# GIVEN INFORMATION

_ _ _ _

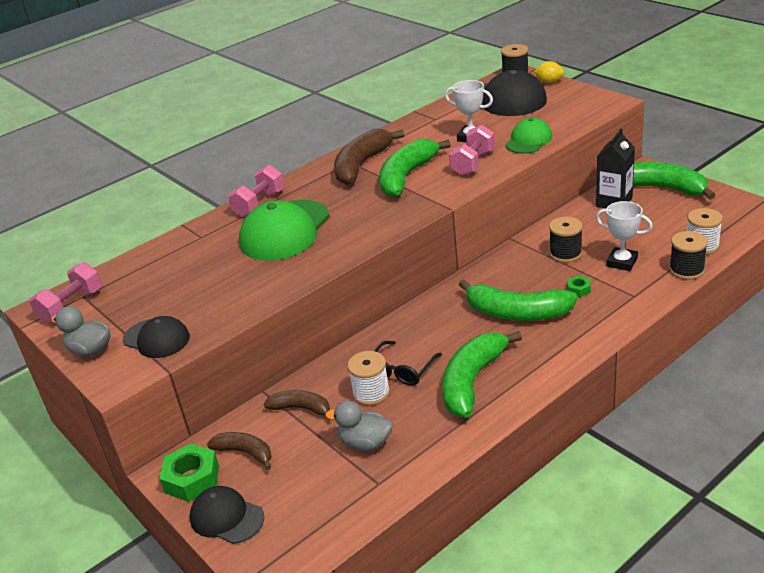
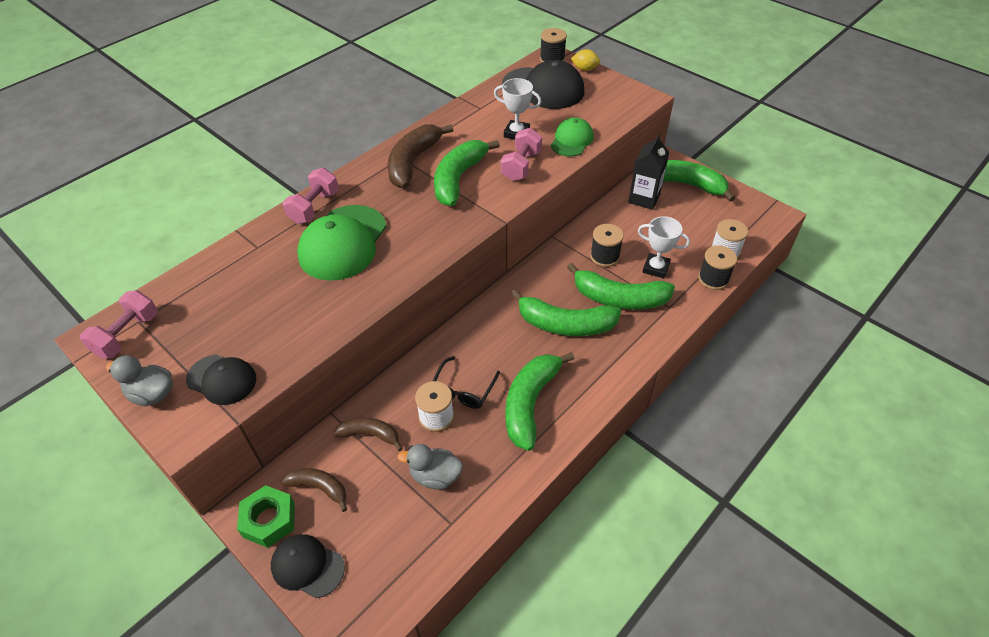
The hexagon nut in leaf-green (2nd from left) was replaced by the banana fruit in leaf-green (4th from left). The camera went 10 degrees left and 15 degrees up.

_ _ _ _

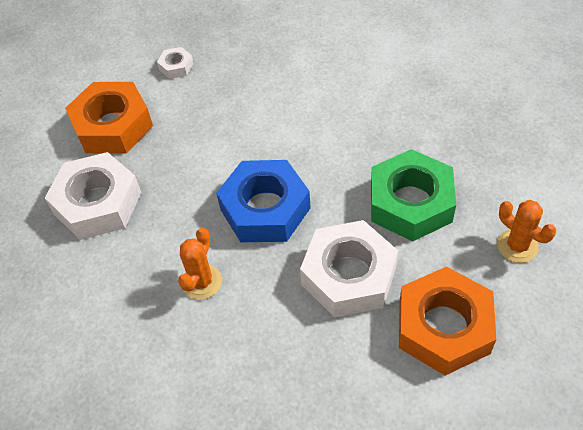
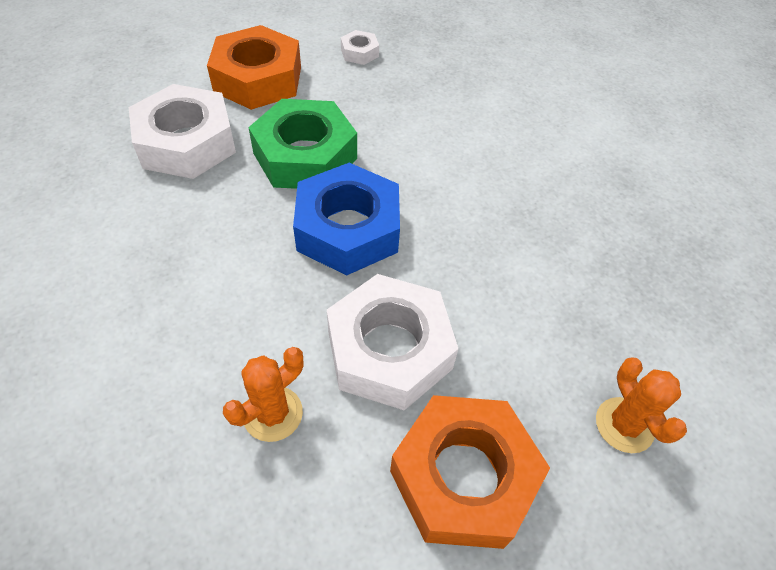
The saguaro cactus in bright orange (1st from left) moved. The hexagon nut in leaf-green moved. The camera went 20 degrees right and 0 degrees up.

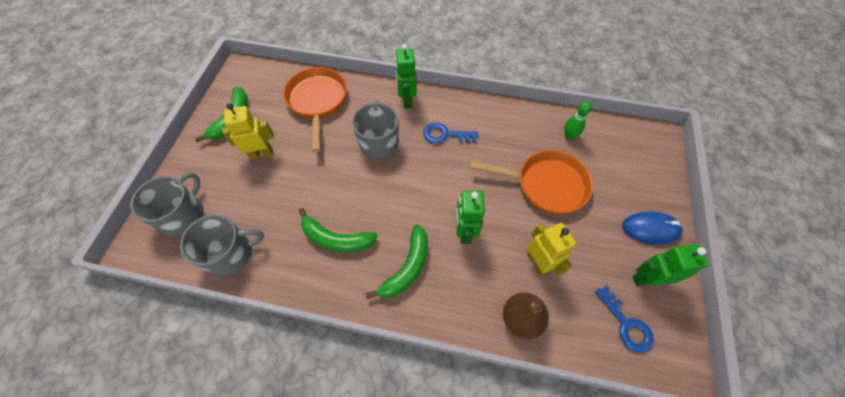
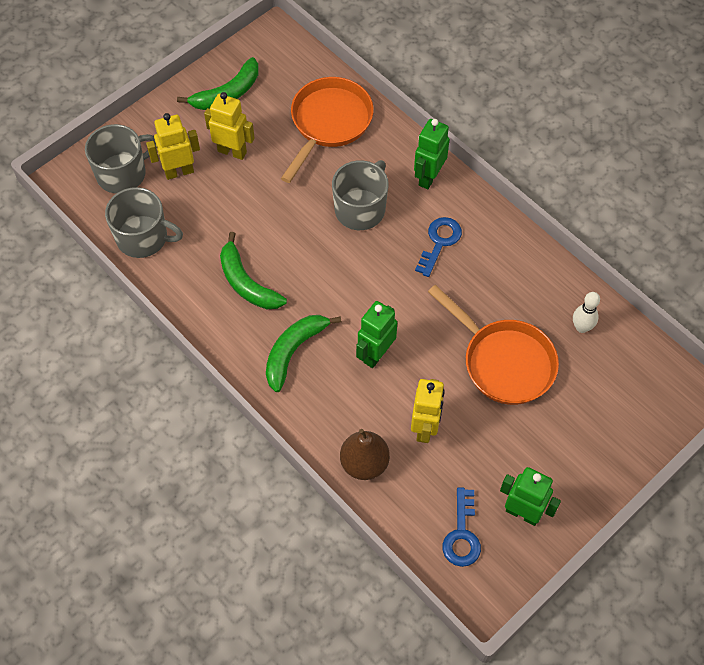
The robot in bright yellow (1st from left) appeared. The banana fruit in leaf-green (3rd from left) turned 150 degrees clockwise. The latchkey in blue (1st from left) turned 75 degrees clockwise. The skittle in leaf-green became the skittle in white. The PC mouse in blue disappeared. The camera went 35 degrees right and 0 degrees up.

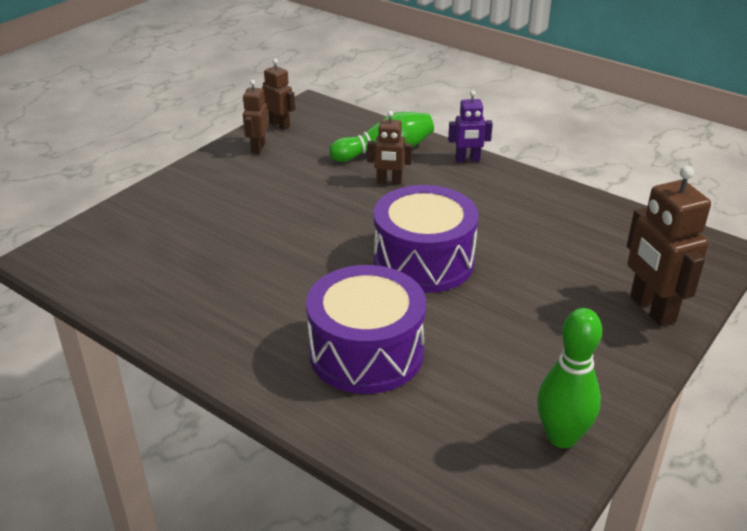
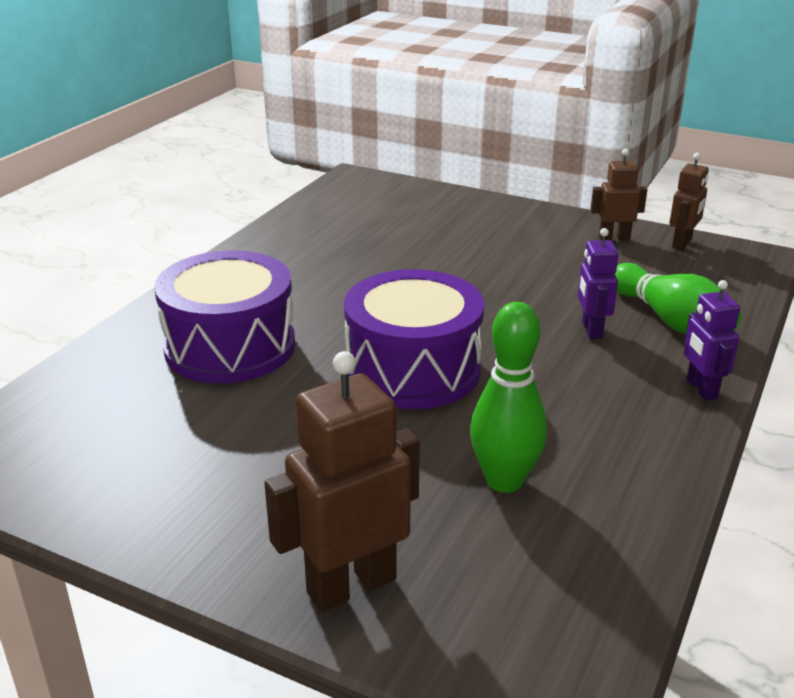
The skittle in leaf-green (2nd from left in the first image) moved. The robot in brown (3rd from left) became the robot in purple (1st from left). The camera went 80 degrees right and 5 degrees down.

_ _ _ _

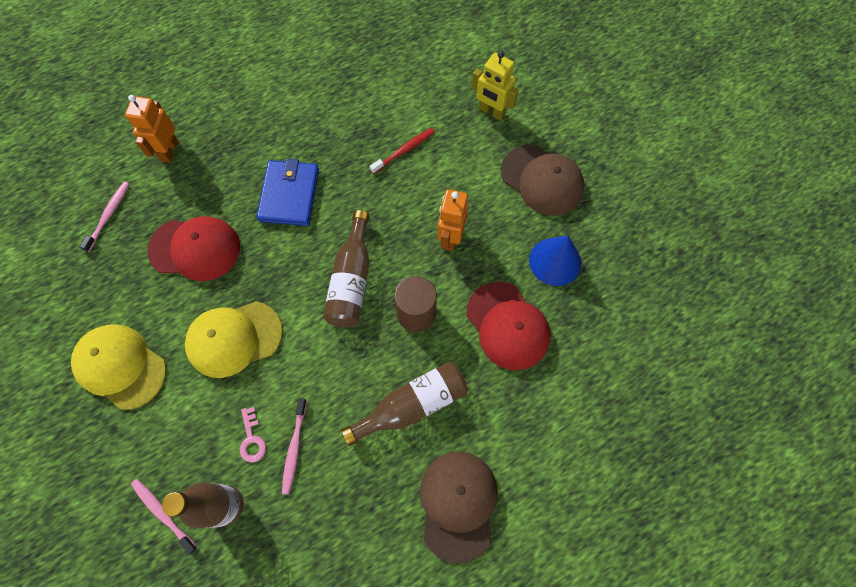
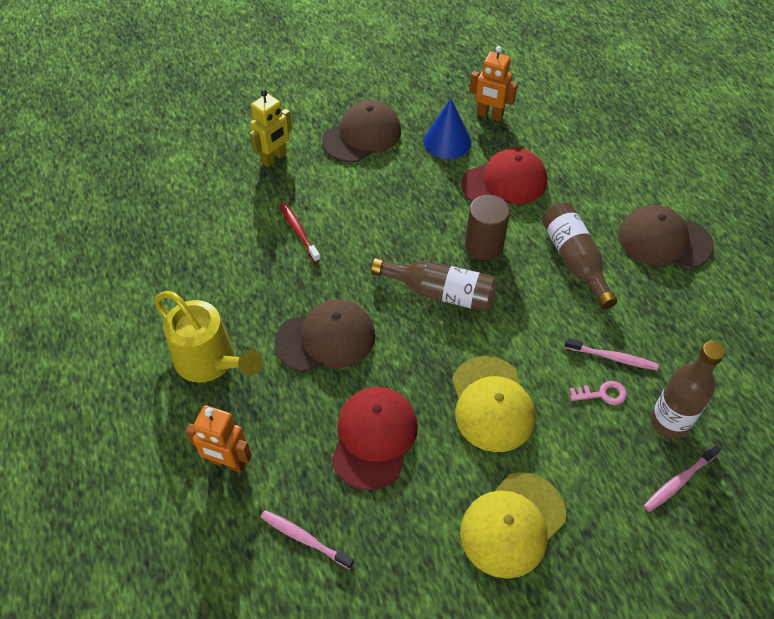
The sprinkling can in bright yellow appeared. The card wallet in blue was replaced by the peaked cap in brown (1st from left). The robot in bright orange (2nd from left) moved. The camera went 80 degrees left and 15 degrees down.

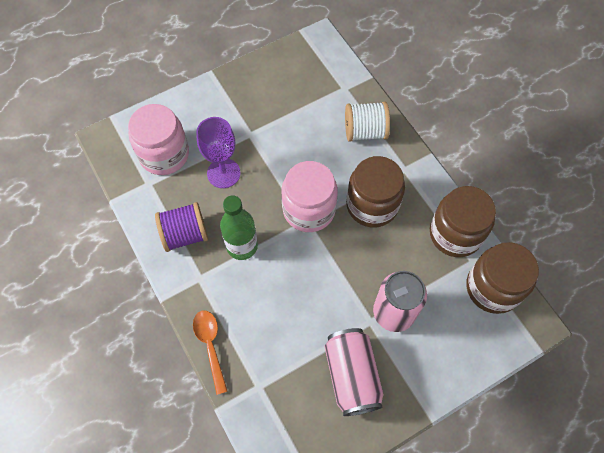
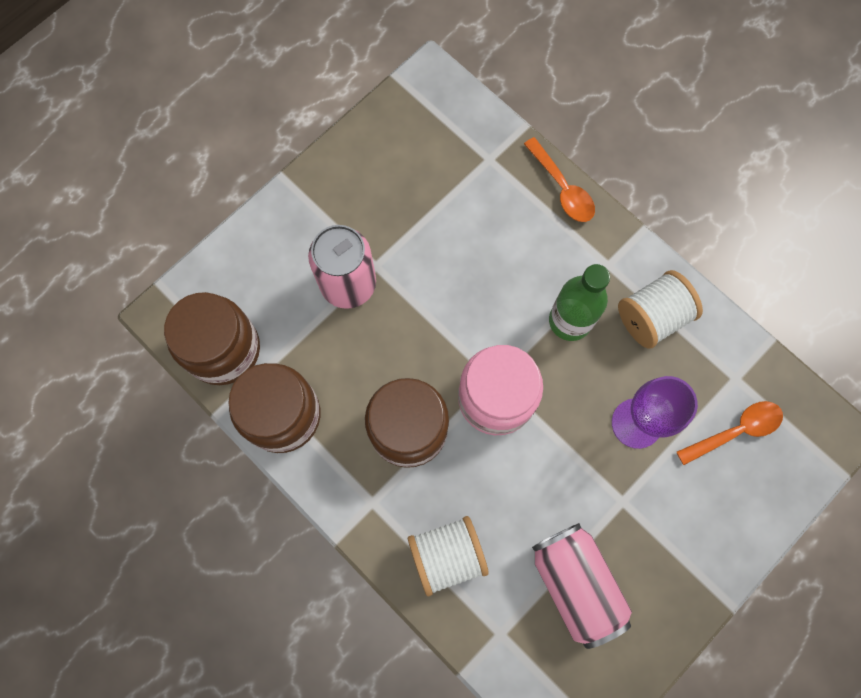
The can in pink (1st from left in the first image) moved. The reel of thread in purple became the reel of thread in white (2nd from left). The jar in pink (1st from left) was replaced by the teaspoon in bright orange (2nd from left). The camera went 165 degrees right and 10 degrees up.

_ _ _ _

# WHAT IS REQUIRED
Looking above, find the stretch of lines that opens with the one holding "The sprinkling can" and closes with the one holding "The can in pink". Copy it exactly, pictures excluded.

# WRITTEN ANSWER
The sprinkling can in bright yellow appeared. The card wallet in blue was replaced by the peaked cap in brown (1st from left). The robot in bright orange (2nd from left) moved. The camera went 80 degrees left and 15 degrees down.

The can in pink (1st from left in the first image) moved. The reel of thread in purple became the reel of thread in white (2nd from left). The jar in pink (1st from left) was replaced by the teaspoon in bright orange (2nd from left). The camera went 165 degrees right and 10 degrees up.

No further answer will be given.